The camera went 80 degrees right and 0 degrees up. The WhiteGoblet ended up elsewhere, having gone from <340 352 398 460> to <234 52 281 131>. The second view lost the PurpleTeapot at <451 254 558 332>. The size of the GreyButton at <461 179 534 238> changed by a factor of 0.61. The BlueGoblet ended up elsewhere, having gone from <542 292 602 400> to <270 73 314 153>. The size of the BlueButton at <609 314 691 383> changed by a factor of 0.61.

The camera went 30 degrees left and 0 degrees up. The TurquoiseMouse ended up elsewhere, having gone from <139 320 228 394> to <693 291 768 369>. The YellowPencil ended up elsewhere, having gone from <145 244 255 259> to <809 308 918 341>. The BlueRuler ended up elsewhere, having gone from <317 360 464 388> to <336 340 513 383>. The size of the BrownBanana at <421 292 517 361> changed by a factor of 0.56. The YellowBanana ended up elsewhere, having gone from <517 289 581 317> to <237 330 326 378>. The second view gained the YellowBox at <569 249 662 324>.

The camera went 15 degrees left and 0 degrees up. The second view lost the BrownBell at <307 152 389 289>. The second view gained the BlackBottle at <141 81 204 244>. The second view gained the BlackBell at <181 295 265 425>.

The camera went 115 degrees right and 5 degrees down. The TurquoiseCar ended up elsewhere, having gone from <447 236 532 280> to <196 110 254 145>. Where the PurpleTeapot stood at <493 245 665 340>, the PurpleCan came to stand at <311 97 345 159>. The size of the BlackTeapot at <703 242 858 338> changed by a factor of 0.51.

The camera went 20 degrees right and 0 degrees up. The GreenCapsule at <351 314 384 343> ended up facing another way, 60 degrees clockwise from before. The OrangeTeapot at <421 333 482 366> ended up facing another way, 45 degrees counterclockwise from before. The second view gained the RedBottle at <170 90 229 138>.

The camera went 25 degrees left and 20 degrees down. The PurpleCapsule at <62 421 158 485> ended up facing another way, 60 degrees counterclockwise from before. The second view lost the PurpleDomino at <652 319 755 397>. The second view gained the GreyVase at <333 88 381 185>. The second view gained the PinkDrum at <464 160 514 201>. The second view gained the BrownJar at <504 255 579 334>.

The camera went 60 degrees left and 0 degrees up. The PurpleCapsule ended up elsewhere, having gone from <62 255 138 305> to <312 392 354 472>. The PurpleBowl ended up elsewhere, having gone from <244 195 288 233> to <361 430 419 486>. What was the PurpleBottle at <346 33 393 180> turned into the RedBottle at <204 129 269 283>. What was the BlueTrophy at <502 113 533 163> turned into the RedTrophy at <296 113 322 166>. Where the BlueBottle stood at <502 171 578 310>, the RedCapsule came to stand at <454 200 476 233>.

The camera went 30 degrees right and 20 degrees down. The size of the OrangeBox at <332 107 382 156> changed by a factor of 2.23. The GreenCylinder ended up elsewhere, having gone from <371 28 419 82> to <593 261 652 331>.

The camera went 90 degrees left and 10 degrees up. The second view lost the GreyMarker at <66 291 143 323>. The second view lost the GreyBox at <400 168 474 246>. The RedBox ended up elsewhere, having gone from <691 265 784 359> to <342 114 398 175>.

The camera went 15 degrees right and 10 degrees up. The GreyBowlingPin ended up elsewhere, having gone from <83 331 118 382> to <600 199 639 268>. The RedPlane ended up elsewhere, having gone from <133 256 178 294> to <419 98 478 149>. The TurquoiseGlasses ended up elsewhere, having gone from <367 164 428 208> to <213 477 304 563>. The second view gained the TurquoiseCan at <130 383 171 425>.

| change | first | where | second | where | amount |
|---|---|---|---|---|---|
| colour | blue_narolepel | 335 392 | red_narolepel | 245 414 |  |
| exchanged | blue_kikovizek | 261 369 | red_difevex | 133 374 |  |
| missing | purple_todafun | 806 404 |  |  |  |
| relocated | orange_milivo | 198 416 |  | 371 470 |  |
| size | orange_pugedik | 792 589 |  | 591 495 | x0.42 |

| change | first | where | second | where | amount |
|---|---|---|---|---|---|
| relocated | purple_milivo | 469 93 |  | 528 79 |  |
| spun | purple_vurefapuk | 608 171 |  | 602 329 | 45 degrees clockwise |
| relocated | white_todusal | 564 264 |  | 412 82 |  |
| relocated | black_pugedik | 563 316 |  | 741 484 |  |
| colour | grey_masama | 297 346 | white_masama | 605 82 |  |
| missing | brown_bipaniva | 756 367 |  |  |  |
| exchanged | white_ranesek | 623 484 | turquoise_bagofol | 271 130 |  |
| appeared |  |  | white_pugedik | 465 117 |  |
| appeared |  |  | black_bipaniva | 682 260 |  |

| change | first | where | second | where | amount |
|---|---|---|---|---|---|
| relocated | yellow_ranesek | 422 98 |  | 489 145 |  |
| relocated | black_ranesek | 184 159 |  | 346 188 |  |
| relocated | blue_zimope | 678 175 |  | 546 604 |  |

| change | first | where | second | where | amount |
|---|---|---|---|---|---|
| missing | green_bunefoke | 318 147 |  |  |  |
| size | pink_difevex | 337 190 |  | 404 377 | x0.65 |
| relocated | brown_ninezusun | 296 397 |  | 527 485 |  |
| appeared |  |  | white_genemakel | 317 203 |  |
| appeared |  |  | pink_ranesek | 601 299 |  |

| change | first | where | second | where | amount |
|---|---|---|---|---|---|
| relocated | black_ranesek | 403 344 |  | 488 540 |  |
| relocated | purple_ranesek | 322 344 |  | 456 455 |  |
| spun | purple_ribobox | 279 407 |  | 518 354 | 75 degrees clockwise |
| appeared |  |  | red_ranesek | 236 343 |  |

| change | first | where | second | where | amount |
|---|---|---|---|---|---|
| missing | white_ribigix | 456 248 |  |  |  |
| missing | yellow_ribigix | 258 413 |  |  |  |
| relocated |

· · · ·

Exercise: All of the material should be copied verbatim.

Task solution:
The camera went 80 degrees right and 0 degrees up. The WhiteGoblet ended up elsewhere, having gone from <340 352 398 460> to <234 52 281 131>. The second view lost the PurpleTeapot at <451 254 558 332>. The size of the GreyButton at <461 179 534 238> changed by a factor of 0.61. The BlueGoblet ended up elsewhere, having gone from <542 292 602 400> to <270 73 314 153>. The size of the BlueButton at <609 314 691 383> changed by a factor of 0.61.

The camera went 30 degrees left and 0 degrees up. The TurquoiseMouse ended up elsewhere, having gone from <139 320 228 394> to <693 291 768 369>. The YellowPencil ended up elsewhere, having gone from <145 244 255 259> to <809 308 918 341>. The BlueRuler ended up elsewhere, having gone from <317 360 464 388> to <336 340 513 383>. The size of the BrownBanana at <421 292 517 361> changed by a factor of 0.56. The YellowBanana ended up elsewhere, having gone from <517 289 581 317> to <237 330 326 378>. The second view gained the YellowBox at <569 249 662 324>.

The camera went 15 degrees left and 0 degrees up. The second view lost the BrownBell at <307 152 389 289>. The second view gained the BlackBottle at <141 81 204 244>. The second view gained the BlackBell at <181 295 265 425>.

The camera went 115 degrees right and 5 degrees down. The TurquoiseCar ended up elsewhere, having gone from <447 236 532 280> to <196 110 254 145>. Where the PurpleTeapot stood at <493 245 665 340>, the PurpleCan came to stand at <311 97 345 159>. The size of the BlackTeapot at <703 242 858 338> changed by a factor of 0.51.

The camera went 20 degrees right and 0 degrees up. The GreenCapsule at <351 314 384 343> ended up facing another way, 60 degrees clockwise from before. The OrangeTeapot at <421 333 482 366> ended up facing another way, 45 degrees counterclockwise from before. The second view gained the RedBottle at <170 90 229 138>.

The camera went 25 degrees left and 20 degrees down. The PurpleCapsule at <62 421 158 485> ended up facing another way, 60 degrees counterclockwise from before. The second view lost the PurpleDomino at <652 319 755 397>. The second view gained the GreyVase at <333 88 381 185>. The second view gained the PinkDrum at <464 160 514 201>. The second view gained the BrownJar at <504 255 579 334>.

The camera went 60 degrees left and 0 degrees up. The PurpleCapsule ended up elsewhere, having gone from <62 255 138 305> to <312 392 354 472>. The PurpleBowl ended up elsewhere, having gone from <244 195 288 233> to <361 430 419 486>. What was the PurpleBottle at <346 33 393 180> turned into the RedBottle at <204 129 269 283>. What was the BlueTrophy at <502 113 533 163> turned into the RedTrophy at <296 113 322 166>. Where the BlueBottle stood at <502 171 578 310>, the RedCapsule came to stand at <454 200 476 233>.

The camera went 30 degrees right and 20 degrees down. The size of the OrangeBox at <332 107 382 156> changed by a factor of 2.23. The GreenCylinder ended up elsewhere, having gone from <371 28 419 82> to <593 261 652 331>.

The camera went 90 degrees left and 10 degrees up. The second view lost the GreyMarker at <66 291 143 323>. The second view lost the GreyBox at <400 168 474 246>. The RedBox ended up elsewhere, having gone from <691 265 784 359> to <342 114 398 175>.

The camera went 15 degrees right and 10 degrees up. The GreyBowlingPin ended up elsewhere, having gone from <83 331 118 382> to <600 199 639 268>. The RedPlane ended up elsewhere, having gone from <133 256 178 294> to <419 98 478 149>. The TurquoiseGlasses ended up elsewhere, having gone from <367 164 428 208> to <213 477 304 563>. The second view gained the TurquoiseCan at <130 383 171 425>.

| change | first | where | second | where | amount |
|---|---|---|---|---|---|
| colour | blue_narolepel | 335 392 | red_narolepel | 245 414 |  |
| exchanged | blue_kikovizek | 261 369 | red_difevex | 133 374 |  |
| missing | purple_todafun | 806 404 |  |  |  |
| relocated | orange_milivo | 198 416 |  | 371 470 |  |
| size | orange_pugedik | 792 589 |  | 591 495 | x0.42 |

| change | first | where | second | where | amount |
|---|---|---|---|---|---|
| relocated | purple_milivo | 469 93 |  | 528 79 |  |
| spun | purple_vurefapuk | 608 171 |  | 602 329 | 45 degrees clockwise |
| relocated | white_todusal | 564 264 |  | 412 82 |  |
| relocated | black_pugedik | 563 316 |  | 741 484 |  |
| colour | grey_masama | 297 346 | white_masama | 605 82 |  |
| missing | brown_bipaniva | 756 367 |  |  |  |
| exchanged | white_ranesek | 623 484 | turquoise_bagofol | 271 130 |  |
| appeared |  |  | white_pugedik | 465 117 |  |
| appeared |  |  | black_bipaniva | 682 260 |  |

| change | first | where | second | where | amount |
|---|---|---|---|---|---|
| relocated | yellow_ranesek | 422 98 |  | 489 145 |  |
| relocated | black_ranesek | 184 159 |  | 346 188 |  |
| relocated | blue_zimope | 678 175 |  | 546 604 |  |

| change | first | where | second | where | amount |
|---|---|---|---|---|---|
| missing | green_bunefoke | 318 147 |  |  |  |
| size | pink_difevex | 337 190 |  | 404 377 | x0.65 |
| relocated | brown_ninezusun | 296 397 |  | 527 485 |  |
| appeared |  |  | white_genemakel | 317 203 |  |
| appeared |  |  | pink_ranesek | 601 299 |  |

| change | first | where | second | where | amount |
|---|---|---|---|---|---|
| relocated | black_ranesek | 403 344 |  | 488 540 |  |
| relocated | purple_ranesek | 322 344 |  | 456 455 |  |
| spun | purple_ribobox | 279 407 |  | 518 354 | 75 degrees clockwise |
| appeared |  |  | red_ranesek | 236 343 |  |

| change | first | where | second | where | amount |
|---|---|---|---|---|---|
| missing | white_ribigix | 456 248 |  |  |  |
| missing | yellow_ribigix | 258 413 |  |  |  |
| relocated |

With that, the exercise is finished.